Reproduce the lines of the data from the line with "In the scene" up to and including the line with "Indeed, green glossy".

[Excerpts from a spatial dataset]
•••••

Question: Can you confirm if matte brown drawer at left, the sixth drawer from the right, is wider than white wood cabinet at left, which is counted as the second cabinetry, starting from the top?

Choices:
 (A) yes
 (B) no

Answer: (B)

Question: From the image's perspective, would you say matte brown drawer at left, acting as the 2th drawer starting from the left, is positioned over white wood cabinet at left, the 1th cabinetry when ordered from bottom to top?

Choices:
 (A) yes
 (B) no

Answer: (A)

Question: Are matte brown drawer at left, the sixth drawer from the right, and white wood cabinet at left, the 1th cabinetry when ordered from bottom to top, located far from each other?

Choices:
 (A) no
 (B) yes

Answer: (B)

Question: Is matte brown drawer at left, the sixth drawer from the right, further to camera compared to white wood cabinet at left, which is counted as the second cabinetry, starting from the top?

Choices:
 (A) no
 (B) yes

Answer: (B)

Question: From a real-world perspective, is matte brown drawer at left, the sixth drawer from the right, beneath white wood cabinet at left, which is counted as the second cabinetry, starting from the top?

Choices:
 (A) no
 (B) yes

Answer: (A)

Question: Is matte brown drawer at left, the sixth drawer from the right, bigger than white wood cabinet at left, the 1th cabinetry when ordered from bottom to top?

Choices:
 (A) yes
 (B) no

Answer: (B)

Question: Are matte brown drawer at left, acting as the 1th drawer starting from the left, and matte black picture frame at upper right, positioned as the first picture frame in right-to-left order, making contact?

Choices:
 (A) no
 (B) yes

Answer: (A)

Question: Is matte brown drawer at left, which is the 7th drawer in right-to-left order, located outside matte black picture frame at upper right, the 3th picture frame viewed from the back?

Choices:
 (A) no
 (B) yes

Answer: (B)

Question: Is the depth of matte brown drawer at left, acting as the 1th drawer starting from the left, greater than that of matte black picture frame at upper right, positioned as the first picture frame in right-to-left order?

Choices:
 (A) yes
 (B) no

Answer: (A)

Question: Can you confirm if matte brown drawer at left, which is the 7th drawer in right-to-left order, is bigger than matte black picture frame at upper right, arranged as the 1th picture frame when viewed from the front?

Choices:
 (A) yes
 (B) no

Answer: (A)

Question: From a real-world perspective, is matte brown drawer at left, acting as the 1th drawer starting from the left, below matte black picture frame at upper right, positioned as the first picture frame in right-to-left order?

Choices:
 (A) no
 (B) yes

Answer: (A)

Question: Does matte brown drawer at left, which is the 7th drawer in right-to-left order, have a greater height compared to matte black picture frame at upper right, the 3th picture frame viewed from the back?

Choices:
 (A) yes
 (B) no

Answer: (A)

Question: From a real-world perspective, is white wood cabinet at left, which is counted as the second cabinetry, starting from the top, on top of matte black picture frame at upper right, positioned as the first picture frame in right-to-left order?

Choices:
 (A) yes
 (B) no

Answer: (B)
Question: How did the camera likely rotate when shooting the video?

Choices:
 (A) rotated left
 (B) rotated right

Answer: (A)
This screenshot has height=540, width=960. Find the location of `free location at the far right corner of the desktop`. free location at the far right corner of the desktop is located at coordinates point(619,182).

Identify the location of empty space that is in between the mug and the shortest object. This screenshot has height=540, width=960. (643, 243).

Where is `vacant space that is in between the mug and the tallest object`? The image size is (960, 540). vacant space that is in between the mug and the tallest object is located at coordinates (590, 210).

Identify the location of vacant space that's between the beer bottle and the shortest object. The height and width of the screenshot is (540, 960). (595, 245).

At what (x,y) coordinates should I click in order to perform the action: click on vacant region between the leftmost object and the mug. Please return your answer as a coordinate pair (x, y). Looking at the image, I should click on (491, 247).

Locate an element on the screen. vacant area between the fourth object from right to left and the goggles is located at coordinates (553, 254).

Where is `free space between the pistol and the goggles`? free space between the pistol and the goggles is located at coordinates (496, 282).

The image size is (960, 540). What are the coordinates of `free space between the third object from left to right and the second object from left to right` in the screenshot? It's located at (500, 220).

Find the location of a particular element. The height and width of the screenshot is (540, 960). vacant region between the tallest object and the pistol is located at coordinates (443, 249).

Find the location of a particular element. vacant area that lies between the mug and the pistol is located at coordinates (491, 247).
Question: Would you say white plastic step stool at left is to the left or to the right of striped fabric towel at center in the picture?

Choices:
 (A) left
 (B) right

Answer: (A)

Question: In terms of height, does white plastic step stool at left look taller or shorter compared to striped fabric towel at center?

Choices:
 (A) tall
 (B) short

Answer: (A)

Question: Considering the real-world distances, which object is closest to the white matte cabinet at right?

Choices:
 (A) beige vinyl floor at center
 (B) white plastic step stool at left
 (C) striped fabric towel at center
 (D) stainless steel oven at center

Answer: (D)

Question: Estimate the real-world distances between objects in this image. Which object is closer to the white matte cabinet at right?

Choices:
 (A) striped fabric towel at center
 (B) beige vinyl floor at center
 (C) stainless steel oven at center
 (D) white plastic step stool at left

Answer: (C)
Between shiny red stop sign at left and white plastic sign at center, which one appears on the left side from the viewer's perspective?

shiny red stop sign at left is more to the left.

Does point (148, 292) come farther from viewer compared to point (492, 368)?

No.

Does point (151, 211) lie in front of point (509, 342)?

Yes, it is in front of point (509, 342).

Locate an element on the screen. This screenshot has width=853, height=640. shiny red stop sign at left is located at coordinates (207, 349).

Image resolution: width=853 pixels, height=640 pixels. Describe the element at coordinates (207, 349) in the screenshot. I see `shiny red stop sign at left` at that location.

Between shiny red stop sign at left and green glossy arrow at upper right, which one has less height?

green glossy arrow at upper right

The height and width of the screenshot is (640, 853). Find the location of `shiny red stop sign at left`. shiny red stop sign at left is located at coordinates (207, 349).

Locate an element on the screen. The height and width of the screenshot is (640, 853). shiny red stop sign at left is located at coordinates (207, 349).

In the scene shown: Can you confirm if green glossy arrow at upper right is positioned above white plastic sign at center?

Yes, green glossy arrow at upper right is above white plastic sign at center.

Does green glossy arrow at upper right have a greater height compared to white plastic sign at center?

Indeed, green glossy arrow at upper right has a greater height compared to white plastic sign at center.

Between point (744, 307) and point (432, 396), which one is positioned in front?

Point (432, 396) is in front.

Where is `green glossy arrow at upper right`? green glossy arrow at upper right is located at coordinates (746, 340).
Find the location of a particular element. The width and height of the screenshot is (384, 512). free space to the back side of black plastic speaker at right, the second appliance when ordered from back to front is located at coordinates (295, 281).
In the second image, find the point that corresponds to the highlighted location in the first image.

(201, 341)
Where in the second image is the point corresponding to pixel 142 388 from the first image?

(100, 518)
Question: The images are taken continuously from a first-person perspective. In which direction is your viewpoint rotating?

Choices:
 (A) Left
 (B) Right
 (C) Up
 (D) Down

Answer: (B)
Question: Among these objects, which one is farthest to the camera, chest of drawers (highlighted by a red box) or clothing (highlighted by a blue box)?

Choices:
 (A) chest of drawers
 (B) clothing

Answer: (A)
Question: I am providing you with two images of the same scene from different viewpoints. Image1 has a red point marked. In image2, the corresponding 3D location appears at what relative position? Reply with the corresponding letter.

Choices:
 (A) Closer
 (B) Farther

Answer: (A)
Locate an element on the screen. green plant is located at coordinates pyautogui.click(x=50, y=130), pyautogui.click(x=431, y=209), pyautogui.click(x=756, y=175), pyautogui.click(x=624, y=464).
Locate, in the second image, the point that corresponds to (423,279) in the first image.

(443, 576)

•••••

Response to this exercise:
In the scene shown: Can you confirm if green glossy arrow at upper right is positioned above white plastic sign at center?

Yes, green glossy arrow at upper right is above white plastic sign at center.

Does green glossy arrow at upper right have a greater height compared to white plastic sign at center?

Indeed, green glossy arrow at upper right has a greater height compared to white plastic sign at center.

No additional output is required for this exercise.